Records provided: Begin

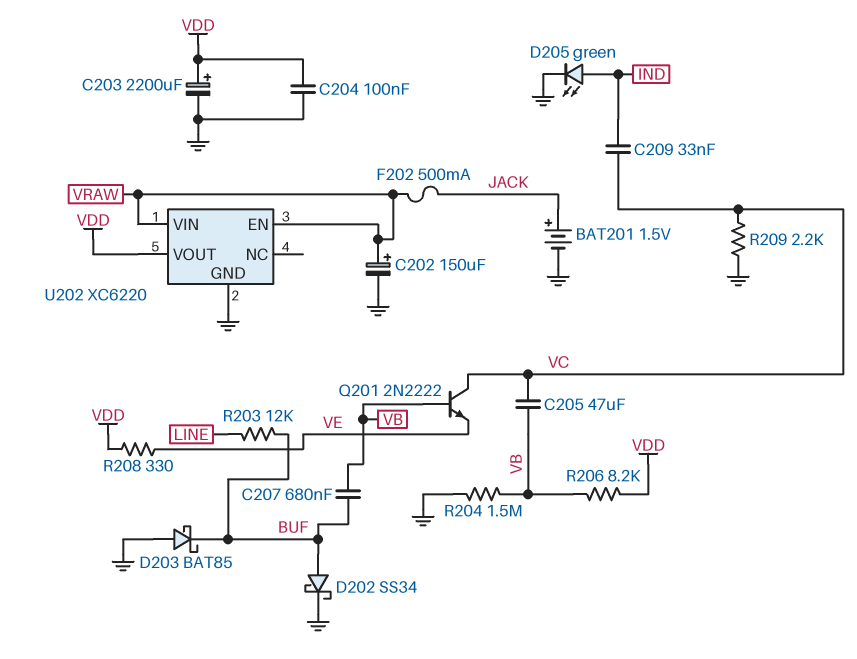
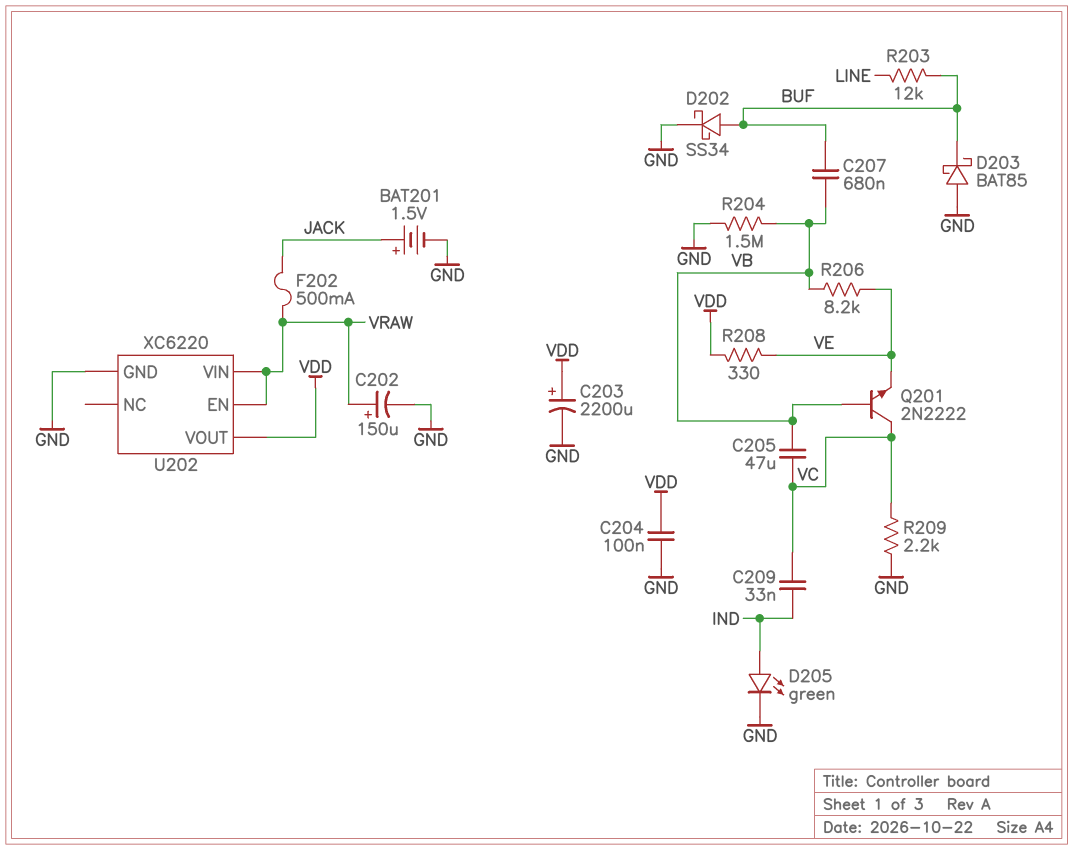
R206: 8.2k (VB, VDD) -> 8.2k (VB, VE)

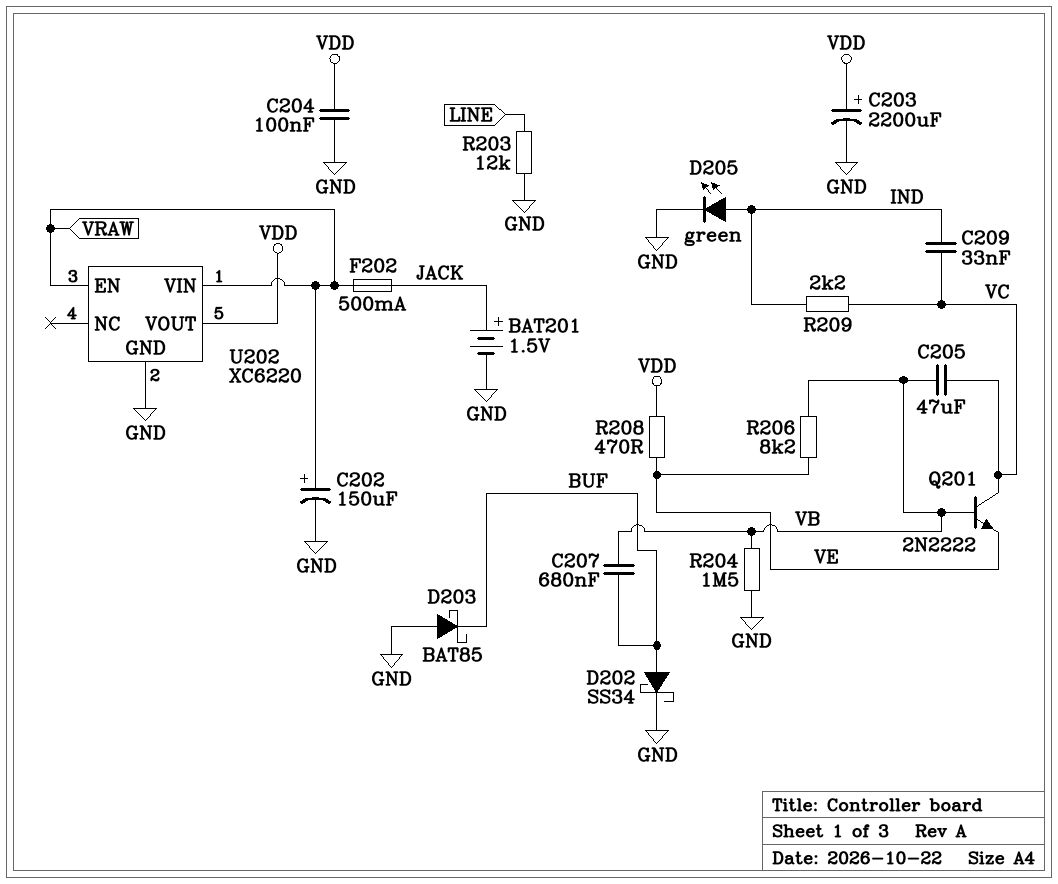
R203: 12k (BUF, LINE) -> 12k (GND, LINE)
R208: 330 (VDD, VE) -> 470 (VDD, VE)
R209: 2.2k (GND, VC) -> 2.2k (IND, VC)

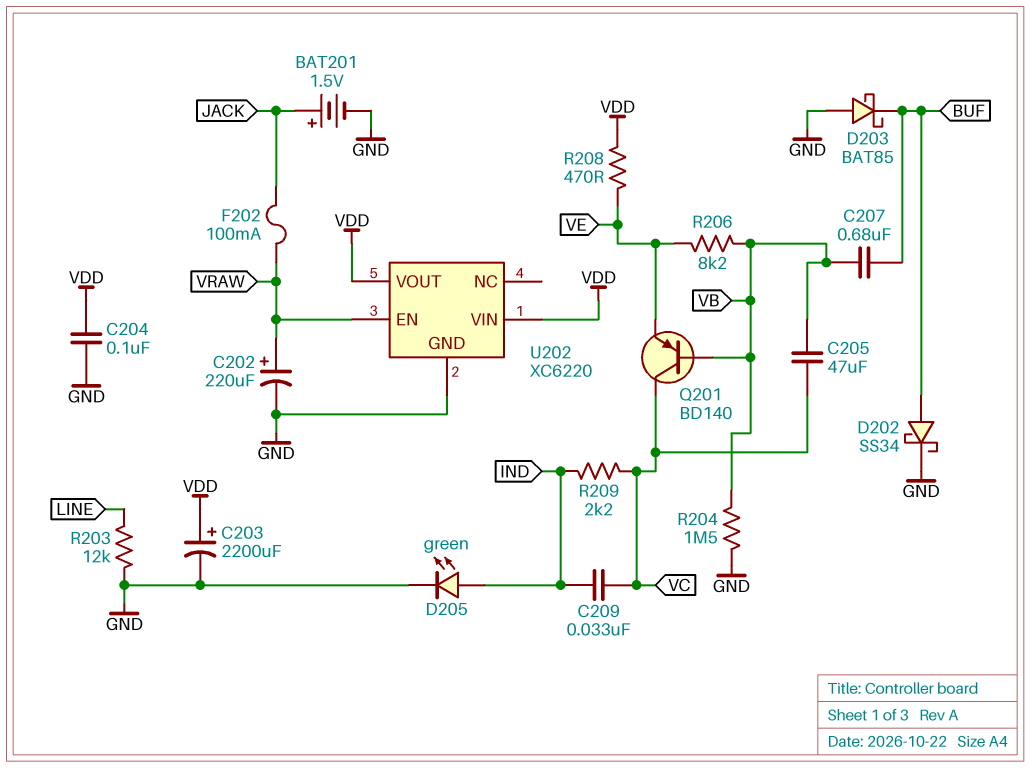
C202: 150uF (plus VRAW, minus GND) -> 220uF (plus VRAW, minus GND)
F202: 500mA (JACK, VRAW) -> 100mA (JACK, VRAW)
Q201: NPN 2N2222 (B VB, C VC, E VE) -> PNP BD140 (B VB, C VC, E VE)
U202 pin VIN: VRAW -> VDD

Records provided: End

▶ **Exercise prompt**:
Without the pictures, print all of the records exactly.

▶ **Expected answer**:
R206: 8.2k (VB, VDD) -> 8.2k (VB, VE)

R203: 12k (BUF, LINE) -> 12k (GND, LINE)
R208: 330 (VDD, VE) -> 470 (VDD, VE)
R209: 2.2k (GND, VC) -> 2.2k (IND, VC)

C202: 150uF (plus VRAW, minus GND) -> 220uF (plus VRAW, minus GND)
F202: 500mA (JACK, VRAW) -> 100mA (JACK, VRAW)
Q201: NPN 2N2222 (B VB, C VC, E VE) -> PNP BD140 (B VB, C VC, E VE)
U202 pin VIN: VRAW -> VDD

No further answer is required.